*SUPPLIED ENTRIES:*
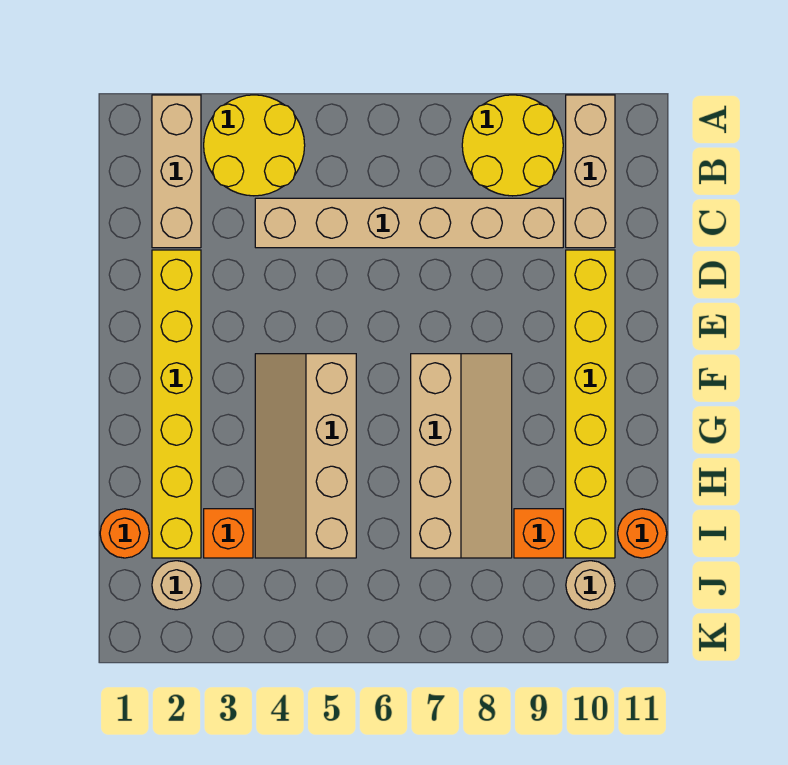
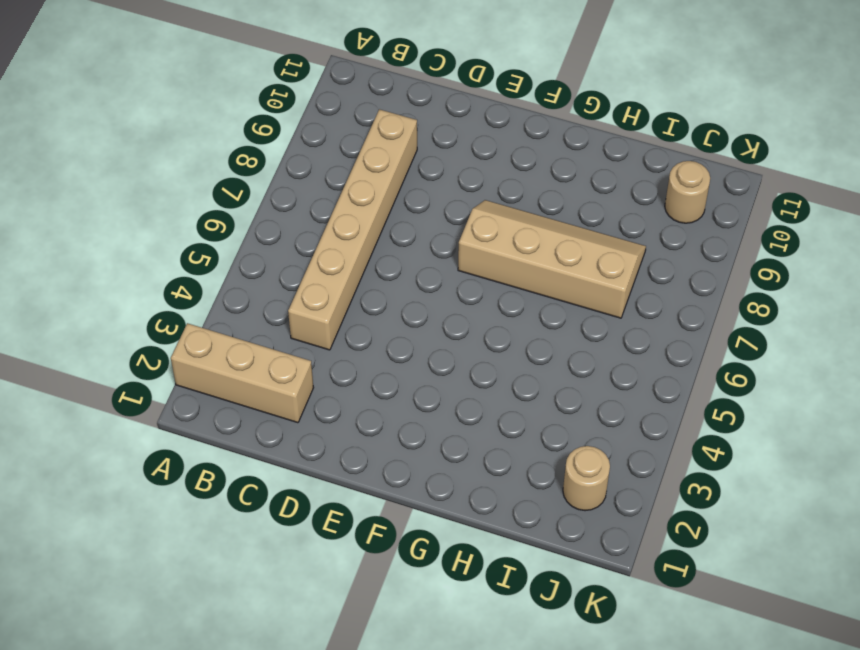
none -> yellow round brick A3:B4 level 1
none -> yellow round brick A8:B9 level 1
none -> tan brick A10:C10 level 1

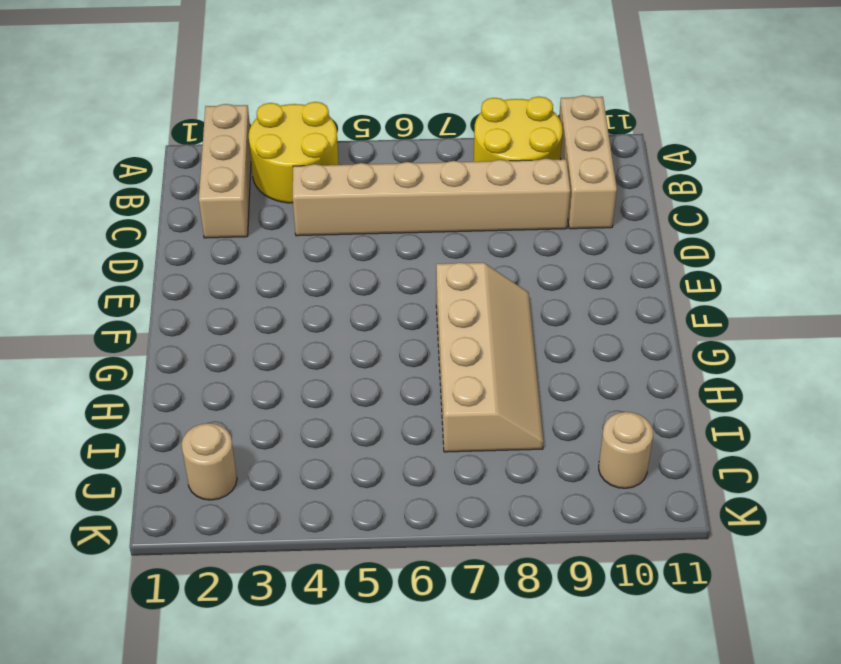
none -> yellow brick D2:I2 level 1
none -> yellow brick D10:I10 level 1
none -> tan slope F4:I5 level 1 top 5

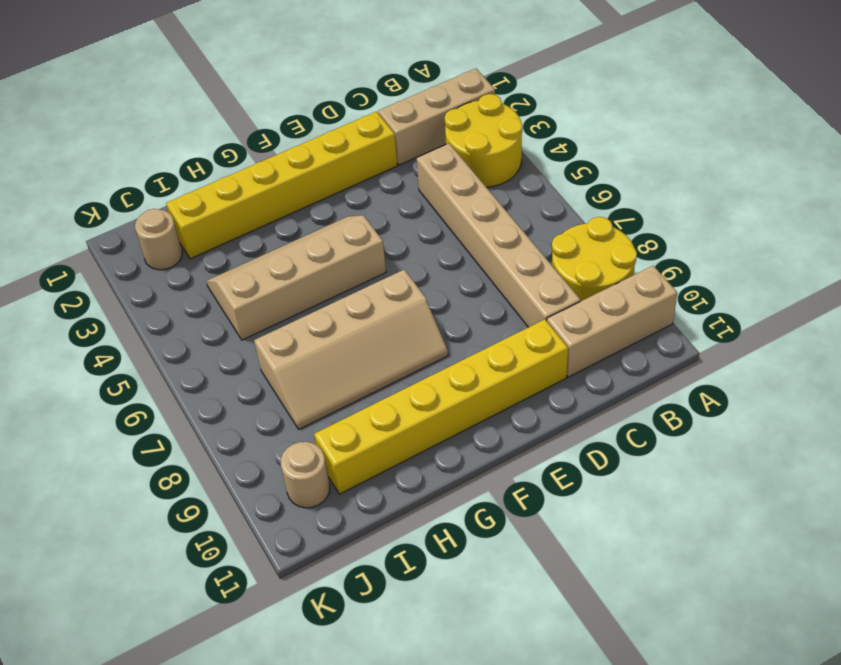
none -> orange round brick I1 level 1
none -> orange brick I3 level 1
none -> orange brick I9 level 1

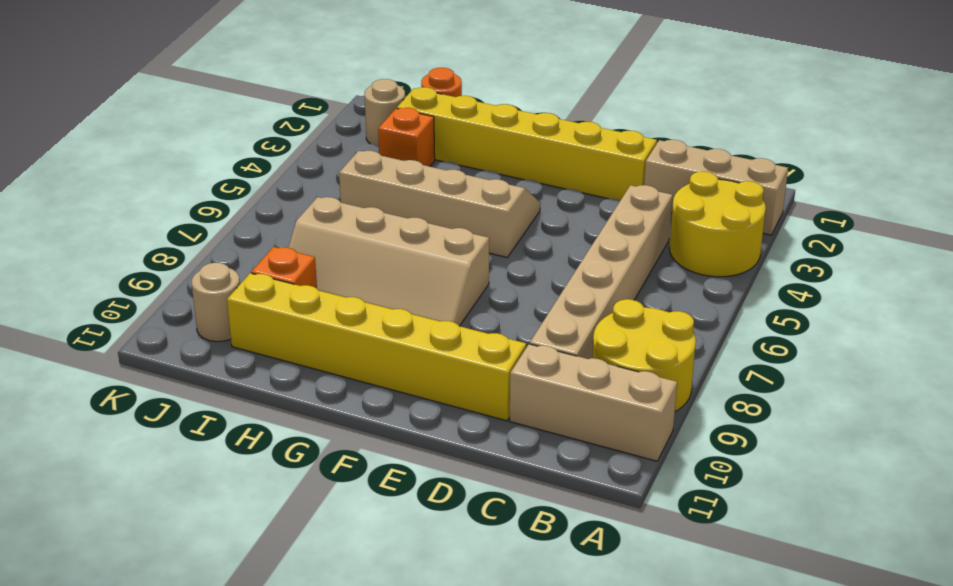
none -> orange round brick I11 level 1

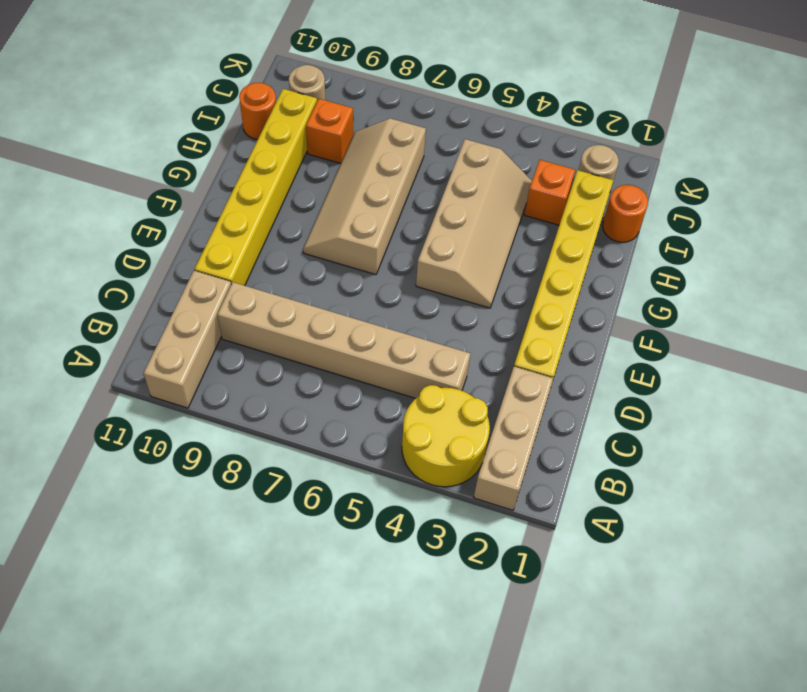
none -> yellow round brick A8:B9 level 1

*WORK TASK:* Would you restate word for word only the lines from the one containing "none -> yellow brick D10:I10 level 1" to the final line of the material, both ends included, without any pictures?

*SOLUTION TO THE EXERCISE:*
none -> yellow brick D10:I10 level 1
none -> tan slope F4:I5 level 1 top 5

none -> orange round brick I1 level 1
none -> orange brick I3 level 1
none -> orange brick I9 level 1

none -> orange round brick I11 level 1

none -> yellow round brick A8:B9 level 1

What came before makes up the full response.